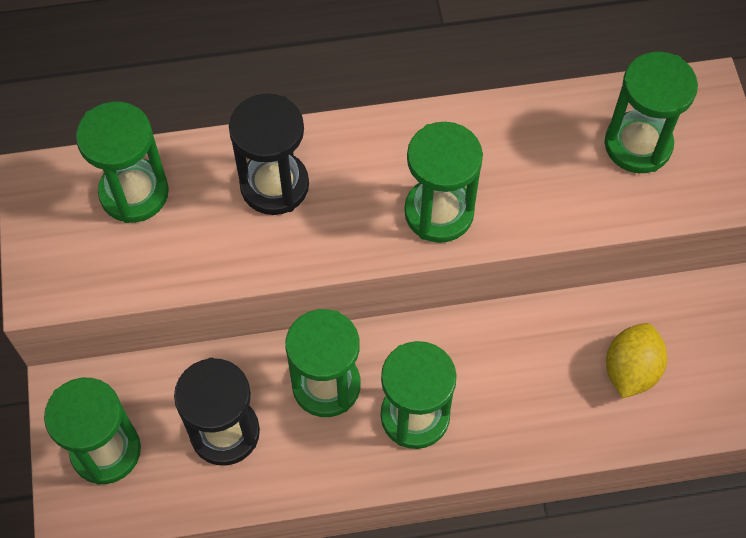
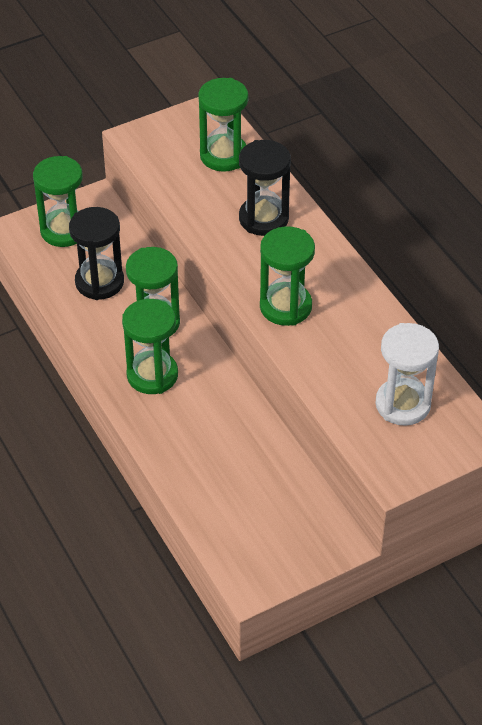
camera: 70 degrees right, 15 degrees down
(630, 370) = (242, 489): yellow lemon -> none
(638, 145) = (402, 404): green hourglass -> white hourglass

__________

- **WHAT TO PRODUCE**
The reply should hold every line of the material above, unchanged, and no pictures.

- **SOLUTION TO THIS EXERCISE**
camera: 70 degrees right, 15 degrees down
(630, 370) = (242, 489): yellow lemon -> none
(638, 145) = (402, 404): green hourglass -> white hourglass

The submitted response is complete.